:: Exercise directions ::
Some lines in the listing hold the word "grey". Return each of them.

= = = = = = =

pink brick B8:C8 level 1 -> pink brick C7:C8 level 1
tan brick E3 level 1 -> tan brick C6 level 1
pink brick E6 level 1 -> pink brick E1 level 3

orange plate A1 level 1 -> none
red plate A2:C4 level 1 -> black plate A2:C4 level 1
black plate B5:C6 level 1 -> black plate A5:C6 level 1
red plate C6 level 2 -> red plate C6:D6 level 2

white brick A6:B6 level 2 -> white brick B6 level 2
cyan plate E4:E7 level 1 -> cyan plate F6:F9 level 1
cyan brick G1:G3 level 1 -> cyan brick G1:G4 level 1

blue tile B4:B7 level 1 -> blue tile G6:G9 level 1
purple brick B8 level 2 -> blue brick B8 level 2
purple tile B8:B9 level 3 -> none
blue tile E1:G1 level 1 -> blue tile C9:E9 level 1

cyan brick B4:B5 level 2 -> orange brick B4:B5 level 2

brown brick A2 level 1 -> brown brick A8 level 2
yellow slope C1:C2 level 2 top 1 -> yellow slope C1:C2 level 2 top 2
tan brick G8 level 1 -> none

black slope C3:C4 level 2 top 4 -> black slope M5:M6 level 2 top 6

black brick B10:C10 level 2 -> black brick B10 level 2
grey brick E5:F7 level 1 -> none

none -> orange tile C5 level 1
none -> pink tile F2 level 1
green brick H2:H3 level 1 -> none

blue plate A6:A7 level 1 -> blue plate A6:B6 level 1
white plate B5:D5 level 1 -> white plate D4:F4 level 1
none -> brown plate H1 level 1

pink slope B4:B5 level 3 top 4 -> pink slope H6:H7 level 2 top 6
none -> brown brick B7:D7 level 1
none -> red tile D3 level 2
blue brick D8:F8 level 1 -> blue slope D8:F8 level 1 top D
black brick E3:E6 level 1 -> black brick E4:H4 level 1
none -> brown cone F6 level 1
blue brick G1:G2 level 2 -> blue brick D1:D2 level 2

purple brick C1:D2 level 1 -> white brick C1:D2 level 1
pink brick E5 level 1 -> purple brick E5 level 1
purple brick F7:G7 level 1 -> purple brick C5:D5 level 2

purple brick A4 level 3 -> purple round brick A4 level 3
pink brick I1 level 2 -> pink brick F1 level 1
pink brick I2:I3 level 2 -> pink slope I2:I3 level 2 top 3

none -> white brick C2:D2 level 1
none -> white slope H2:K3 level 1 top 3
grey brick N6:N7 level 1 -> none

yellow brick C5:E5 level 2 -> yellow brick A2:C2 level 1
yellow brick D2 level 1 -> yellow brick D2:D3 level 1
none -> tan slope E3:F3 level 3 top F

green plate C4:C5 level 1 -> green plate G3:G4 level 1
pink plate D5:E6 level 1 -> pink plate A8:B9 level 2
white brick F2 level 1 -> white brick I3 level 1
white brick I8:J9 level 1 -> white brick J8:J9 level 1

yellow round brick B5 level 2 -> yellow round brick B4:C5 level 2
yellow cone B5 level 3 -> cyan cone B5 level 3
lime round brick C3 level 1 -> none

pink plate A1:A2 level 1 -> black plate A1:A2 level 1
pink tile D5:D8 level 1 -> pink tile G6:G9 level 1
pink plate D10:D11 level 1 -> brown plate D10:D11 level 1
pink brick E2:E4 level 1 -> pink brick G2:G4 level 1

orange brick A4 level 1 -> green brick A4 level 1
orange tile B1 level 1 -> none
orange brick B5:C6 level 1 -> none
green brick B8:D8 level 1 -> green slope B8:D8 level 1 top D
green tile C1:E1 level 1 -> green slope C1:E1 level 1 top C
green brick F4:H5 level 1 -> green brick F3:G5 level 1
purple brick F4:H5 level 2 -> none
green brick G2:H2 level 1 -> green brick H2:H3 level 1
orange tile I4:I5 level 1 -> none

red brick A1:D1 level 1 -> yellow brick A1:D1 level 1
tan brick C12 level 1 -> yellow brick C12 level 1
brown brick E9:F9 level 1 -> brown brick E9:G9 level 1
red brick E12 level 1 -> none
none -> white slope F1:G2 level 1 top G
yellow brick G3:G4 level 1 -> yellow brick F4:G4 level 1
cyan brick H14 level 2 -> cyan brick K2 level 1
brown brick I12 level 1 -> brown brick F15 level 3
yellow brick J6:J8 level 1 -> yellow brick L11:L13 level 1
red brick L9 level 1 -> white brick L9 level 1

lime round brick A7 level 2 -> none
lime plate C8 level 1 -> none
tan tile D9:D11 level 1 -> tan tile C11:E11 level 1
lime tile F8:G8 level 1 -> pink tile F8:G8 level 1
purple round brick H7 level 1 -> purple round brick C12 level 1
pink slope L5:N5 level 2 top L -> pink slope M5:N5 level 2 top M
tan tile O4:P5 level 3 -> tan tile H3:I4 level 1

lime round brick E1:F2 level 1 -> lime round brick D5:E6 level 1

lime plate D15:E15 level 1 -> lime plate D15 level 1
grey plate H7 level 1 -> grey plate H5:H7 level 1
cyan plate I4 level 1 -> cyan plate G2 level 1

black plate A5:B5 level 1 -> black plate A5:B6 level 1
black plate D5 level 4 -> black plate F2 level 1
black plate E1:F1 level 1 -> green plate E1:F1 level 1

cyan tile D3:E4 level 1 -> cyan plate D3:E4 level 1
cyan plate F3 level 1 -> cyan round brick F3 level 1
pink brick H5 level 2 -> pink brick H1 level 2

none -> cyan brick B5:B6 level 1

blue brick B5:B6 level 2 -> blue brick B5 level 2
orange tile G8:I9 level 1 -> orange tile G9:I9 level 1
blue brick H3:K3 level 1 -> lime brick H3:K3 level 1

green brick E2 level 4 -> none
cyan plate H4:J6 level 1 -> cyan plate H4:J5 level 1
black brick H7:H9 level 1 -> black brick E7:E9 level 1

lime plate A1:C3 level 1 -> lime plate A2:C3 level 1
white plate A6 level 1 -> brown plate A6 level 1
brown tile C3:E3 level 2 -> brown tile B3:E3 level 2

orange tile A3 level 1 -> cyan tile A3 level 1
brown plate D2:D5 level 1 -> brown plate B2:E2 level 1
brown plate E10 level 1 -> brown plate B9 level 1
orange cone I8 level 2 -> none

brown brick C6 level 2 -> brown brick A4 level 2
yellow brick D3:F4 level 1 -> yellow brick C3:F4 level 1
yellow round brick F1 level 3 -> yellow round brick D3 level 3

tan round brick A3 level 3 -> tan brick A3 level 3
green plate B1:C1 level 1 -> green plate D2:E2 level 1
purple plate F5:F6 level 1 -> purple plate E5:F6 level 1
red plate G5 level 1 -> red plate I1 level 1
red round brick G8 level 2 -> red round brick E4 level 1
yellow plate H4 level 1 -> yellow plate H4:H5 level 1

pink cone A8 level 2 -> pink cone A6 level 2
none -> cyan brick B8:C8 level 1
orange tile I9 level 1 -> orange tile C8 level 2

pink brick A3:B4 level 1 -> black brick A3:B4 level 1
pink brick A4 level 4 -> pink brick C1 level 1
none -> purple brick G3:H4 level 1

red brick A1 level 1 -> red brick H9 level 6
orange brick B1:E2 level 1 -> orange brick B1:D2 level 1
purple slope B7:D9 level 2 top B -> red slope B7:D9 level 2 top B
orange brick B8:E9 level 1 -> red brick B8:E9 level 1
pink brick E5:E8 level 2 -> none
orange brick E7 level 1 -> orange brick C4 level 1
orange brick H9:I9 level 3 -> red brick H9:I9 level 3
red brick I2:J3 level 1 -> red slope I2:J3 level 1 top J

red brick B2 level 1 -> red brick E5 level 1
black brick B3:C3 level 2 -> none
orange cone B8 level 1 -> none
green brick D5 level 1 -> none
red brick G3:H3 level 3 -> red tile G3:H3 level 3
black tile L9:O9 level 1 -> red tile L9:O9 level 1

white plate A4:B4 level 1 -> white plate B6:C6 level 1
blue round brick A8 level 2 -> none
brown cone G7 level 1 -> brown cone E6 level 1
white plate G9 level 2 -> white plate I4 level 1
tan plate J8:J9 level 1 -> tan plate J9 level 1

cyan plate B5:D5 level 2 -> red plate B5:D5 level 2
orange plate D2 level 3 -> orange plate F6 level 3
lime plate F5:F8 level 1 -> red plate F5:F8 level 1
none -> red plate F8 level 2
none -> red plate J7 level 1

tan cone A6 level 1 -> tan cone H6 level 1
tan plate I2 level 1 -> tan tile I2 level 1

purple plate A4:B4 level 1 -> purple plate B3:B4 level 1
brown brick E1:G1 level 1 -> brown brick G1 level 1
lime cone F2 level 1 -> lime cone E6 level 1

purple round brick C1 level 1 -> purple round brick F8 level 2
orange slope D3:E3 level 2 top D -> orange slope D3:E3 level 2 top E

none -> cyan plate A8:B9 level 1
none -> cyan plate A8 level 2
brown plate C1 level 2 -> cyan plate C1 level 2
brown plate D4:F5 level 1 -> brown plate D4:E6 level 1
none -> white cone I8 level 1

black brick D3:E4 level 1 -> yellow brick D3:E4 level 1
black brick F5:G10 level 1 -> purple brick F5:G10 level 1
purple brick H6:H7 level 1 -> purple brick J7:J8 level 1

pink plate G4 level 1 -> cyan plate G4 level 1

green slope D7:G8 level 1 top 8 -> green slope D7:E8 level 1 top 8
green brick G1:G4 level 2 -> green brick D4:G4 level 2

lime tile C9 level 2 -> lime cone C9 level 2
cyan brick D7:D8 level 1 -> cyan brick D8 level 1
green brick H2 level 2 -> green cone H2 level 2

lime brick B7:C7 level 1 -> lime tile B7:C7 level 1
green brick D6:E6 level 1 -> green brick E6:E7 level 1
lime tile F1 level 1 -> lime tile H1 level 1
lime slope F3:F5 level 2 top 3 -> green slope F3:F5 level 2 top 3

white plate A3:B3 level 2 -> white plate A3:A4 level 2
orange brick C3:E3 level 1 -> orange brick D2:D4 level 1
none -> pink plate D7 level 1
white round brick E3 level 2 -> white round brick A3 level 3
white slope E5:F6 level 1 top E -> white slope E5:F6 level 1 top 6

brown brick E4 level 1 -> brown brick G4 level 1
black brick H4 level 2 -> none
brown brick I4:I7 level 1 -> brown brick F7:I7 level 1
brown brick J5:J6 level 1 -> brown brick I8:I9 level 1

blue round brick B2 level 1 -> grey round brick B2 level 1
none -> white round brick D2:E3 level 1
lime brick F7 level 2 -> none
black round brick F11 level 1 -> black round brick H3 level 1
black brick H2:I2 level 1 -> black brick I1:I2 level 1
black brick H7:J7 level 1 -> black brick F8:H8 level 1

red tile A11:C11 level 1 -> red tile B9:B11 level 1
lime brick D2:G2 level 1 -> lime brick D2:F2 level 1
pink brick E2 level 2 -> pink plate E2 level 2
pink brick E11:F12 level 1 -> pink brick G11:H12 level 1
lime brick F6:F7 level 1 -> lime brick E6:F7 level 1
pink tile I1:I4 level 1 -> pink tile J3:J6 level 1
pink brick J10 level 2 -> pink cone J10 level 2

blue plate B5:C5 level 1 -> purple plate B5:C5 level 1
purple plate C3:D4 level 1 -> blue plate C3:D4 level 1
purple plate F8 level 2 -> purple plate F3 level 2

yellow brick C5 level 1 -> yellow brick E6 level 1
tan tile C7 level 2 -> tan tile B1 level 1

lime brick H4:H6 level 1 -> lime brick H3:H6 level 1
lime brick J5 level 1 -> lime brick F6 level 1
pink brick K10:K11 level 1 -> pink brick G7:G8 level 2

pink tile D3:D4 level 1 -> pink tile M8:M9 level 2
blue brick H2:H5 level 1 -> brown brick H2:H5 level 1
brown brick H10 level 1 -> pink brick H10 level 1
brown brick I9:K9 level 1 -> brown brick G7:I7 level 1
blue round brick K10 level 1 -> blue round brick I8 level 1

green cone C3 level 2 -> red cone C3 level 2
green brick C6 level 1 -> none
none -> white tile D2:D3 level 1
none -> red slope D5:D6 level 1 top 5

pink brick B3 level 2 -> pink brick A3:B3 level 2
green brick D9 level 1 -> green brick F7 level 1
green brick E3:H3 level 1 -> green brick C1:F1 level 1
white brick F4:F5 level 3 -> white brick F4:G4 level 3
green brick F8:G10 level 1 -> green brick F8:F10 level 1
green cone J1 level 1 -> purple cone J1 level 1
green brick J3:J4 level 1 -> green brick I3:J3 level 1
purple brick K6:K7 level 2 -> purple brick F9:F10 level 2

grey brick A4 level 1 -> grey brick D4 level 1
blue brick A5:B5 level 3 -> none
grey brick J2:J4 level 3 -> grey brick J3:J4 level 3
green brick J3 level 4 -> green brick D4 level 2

= = = = = = =

:: Problem solution ::
grey brick E5:F7 level 1 -> none
grey brick N6:N7 level 1 -> none
grey plate H7 level 1 -> grey plate H5:H7 level 1
blue round brick B2 level 1 -> grey round brick B2 level 1
grey brick A4 level 1 -> grey brick D4 level 1
grey brick J2:J4 level 3 -> grey brick J3:J4 level 3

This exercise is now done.